• **EXERCISE DIRECTIONS**
Images are to be left out when the records below are printed word for word.

Scene image comparisons:
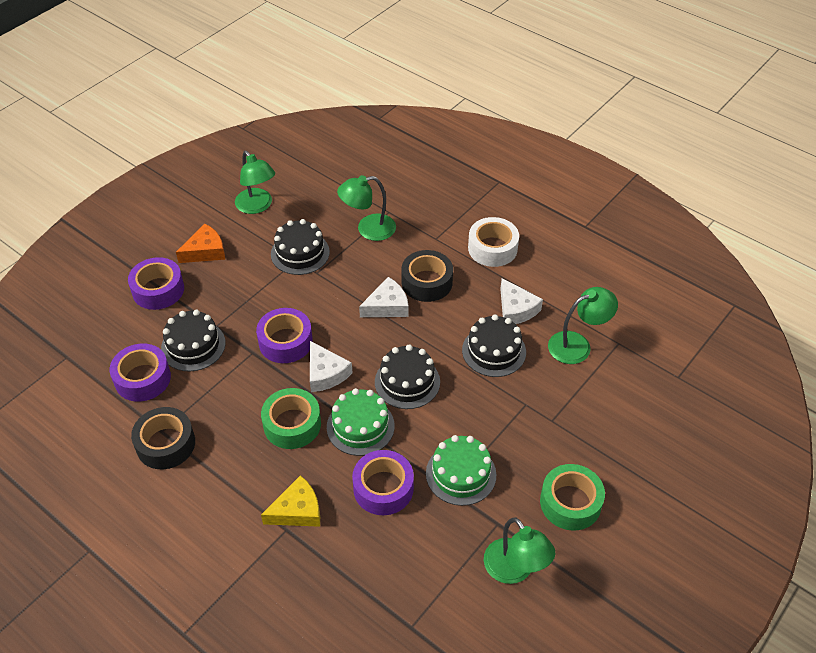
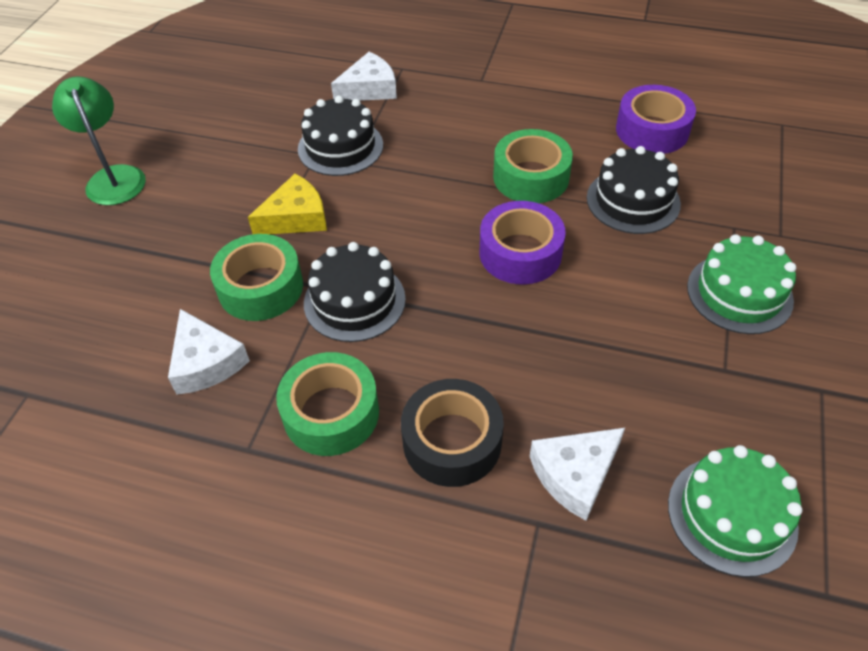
black cake: 4 -> 3
black tape: 2 -> 1
green lamp: 4 -> 1
green tape: 2 -> 3
orange cheese: 1 -> 0
purple tape: 4 -> 2
white tape: 1 -> 0

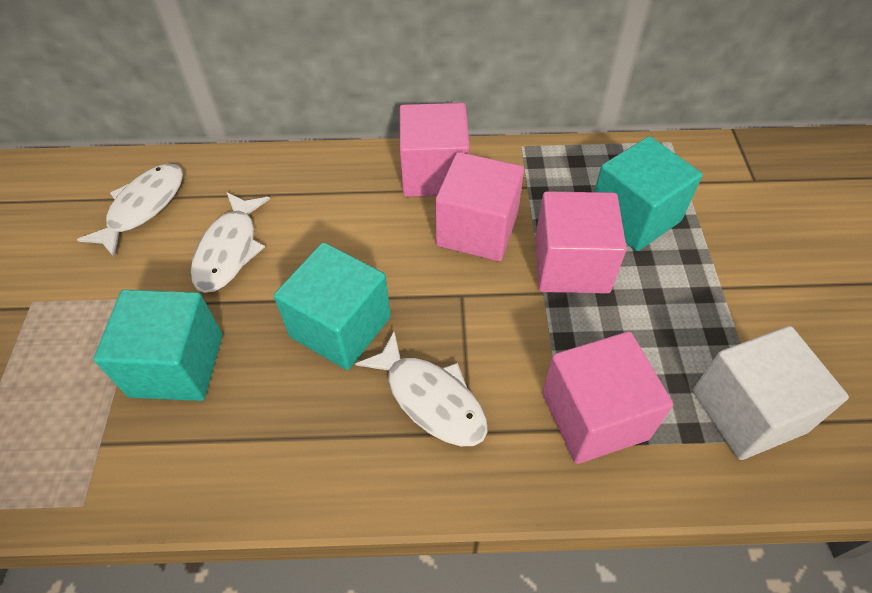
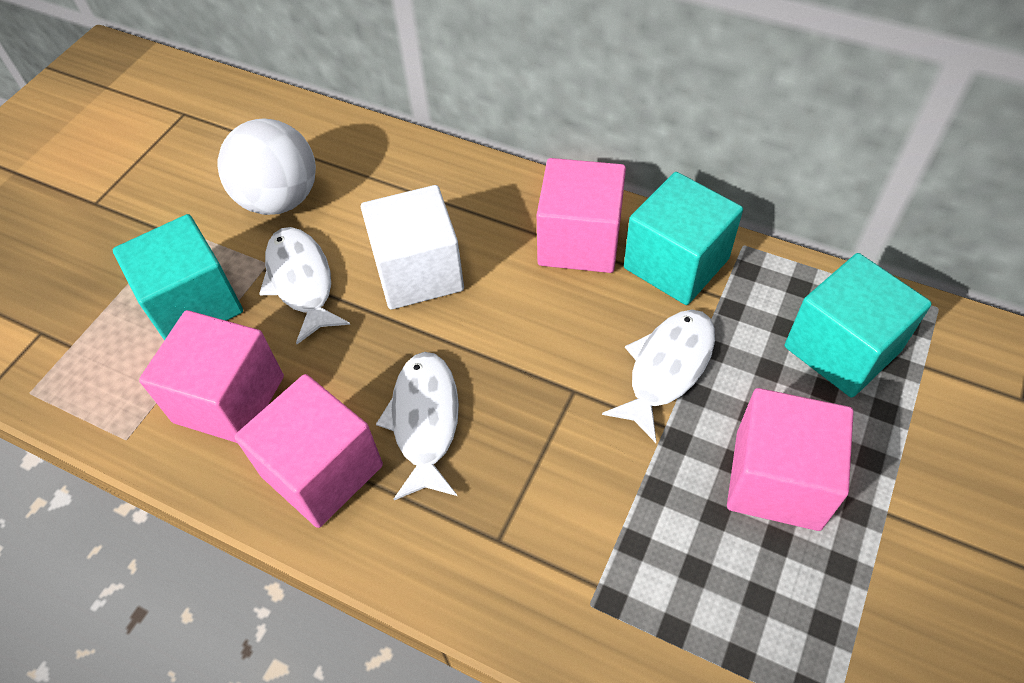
white ball: 0 -> 1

• **RESPONSE BOX**
black cake: 4 -> 3
black tape: 2 -> 1
green lamp: 4 -> 1
green tape: 2 -> 3
orange cheese: 1 -> 0
purple tape: 4 -> 2
white tape: 1 -> 0

white ball: 0 -> 1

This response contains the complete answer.